__TO DO__.
Sort through the data and copy the lines holding the word "schottky".
***** DATASET RECORDS *****
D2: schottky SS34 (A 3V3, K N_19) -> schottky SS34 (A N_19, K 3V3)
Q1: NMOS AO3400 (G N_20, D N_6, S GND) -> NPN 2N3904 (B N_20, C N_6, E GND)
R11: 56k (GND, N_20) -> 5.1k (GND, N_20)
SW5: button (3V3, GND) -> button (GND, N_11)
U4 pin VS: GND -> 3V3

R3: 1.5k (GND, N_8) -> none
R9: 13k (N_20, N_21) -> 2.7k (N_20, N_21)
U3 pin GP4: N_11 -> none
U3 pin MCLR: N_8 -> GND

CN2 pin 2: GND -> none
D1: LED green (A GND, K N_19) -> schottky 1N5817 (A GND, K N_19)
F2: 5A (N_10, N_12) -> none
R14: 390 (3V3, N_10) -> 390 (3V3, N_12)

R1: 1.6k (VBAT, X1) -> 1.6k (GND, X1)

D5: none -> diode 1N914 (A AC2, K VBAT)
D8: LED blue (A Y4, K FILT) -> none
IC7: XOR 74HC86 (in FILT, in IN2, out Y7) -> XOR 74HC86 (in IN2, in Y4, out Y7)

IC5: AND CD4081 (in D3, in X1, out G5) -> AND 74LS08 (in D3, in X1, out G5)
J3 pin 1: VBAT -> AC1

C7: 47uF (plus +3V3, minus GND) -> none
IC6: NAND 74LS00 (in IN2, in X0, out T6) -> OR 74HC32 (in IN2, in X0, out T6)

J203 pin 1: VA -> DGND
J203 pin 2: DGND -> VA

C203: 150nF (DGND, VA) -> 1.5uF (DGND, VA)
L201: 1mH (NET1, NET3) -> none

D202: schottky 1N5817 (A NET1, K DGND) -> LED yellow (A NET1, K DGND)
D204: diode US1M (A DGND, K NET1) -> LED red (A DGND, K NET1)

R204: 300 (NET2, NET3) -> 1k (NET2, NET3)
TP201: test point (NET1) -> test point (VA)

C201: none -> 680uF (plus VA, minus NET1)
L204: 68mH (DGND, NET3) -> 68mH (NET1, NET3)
*****
__SOLUTION TO THE PROBLEM__.
D2: schottky SS34 (A 3V3, K N_19) -> schottky SS34 (A N_19, K 3V3)
D1: LED green (A GND, K N_19) -> schottky 1N5817 (A GND, K N_19)
D202: schottky 1N5817 (A NET1, K DGND) -> LED yellow (A NET1, K DGND)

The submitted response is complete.